Top of DATA UNDER STUDY

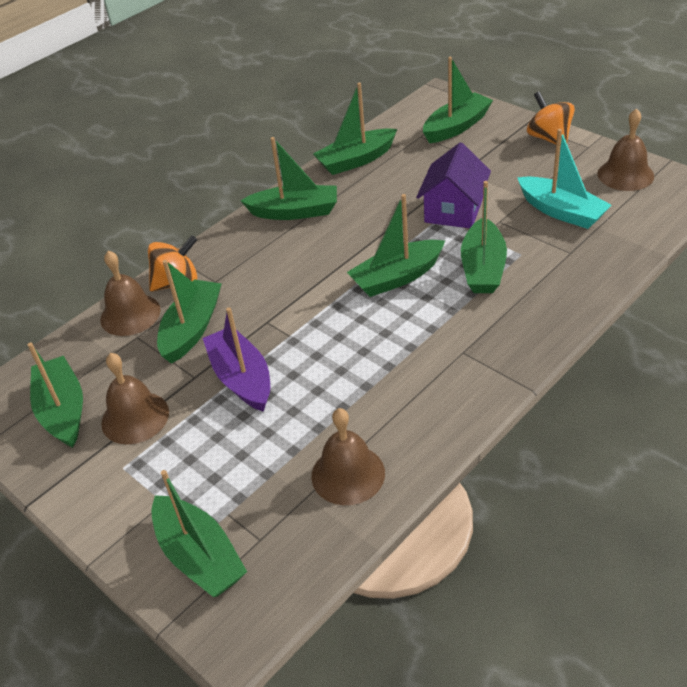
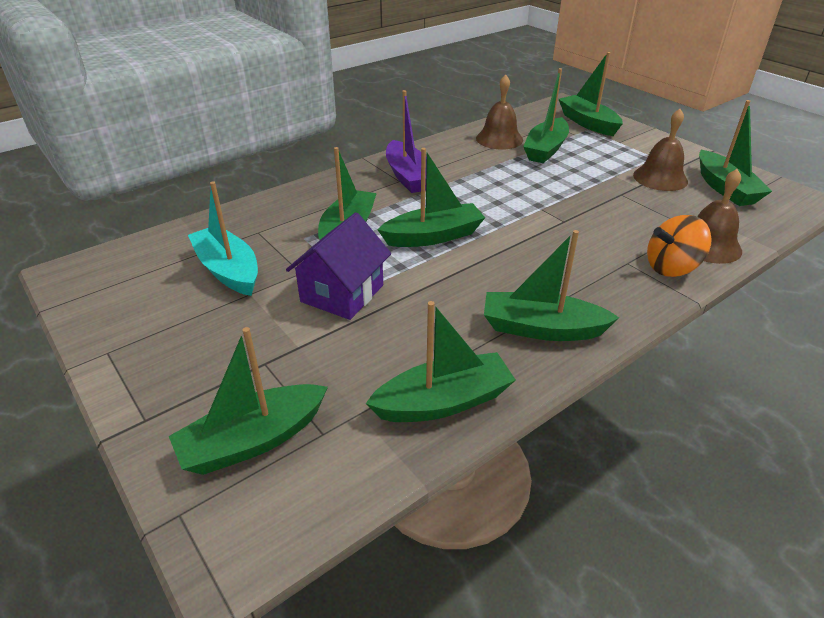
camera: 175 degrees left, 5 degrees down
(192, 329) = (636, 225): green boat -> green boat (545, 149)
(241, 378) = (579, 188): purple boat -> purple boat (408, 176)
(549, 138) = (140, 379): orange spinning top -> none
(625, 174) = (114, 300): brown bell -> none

Bottom of DATA UNDER STUDY
Top of DATA UNDER STUDY

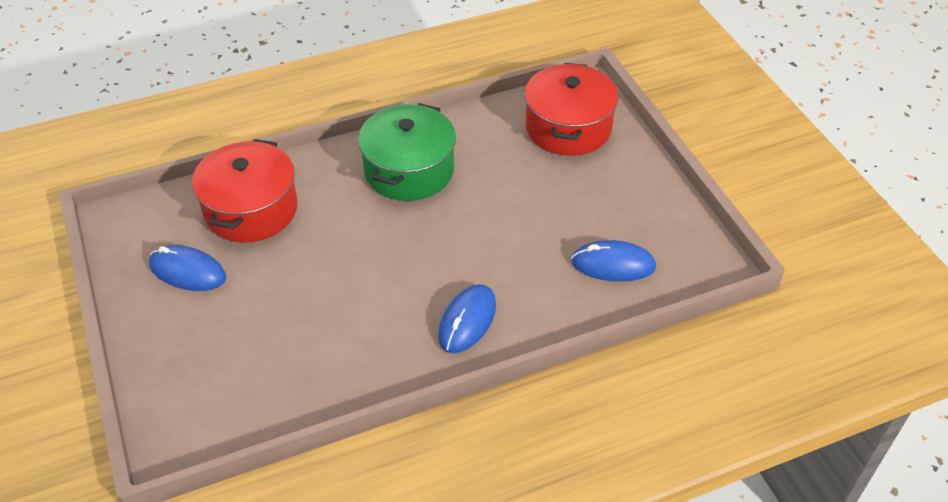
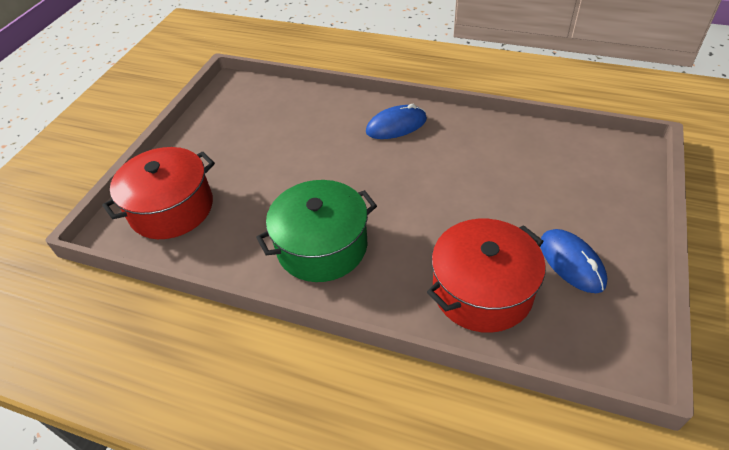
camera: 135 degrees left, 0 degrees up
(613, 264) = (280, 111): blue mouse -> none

Bottom of DATA UNDER STUDY

▸ **HOW TO COMPLETE THIS TASK**
Find every line in the records that uses the string "camera", then copy it.

▸ **OUTPUT FOR THIS TASK**
camera: 175 degrees left, 5 degrees down
camera: 135 degrees left, 0 degrees up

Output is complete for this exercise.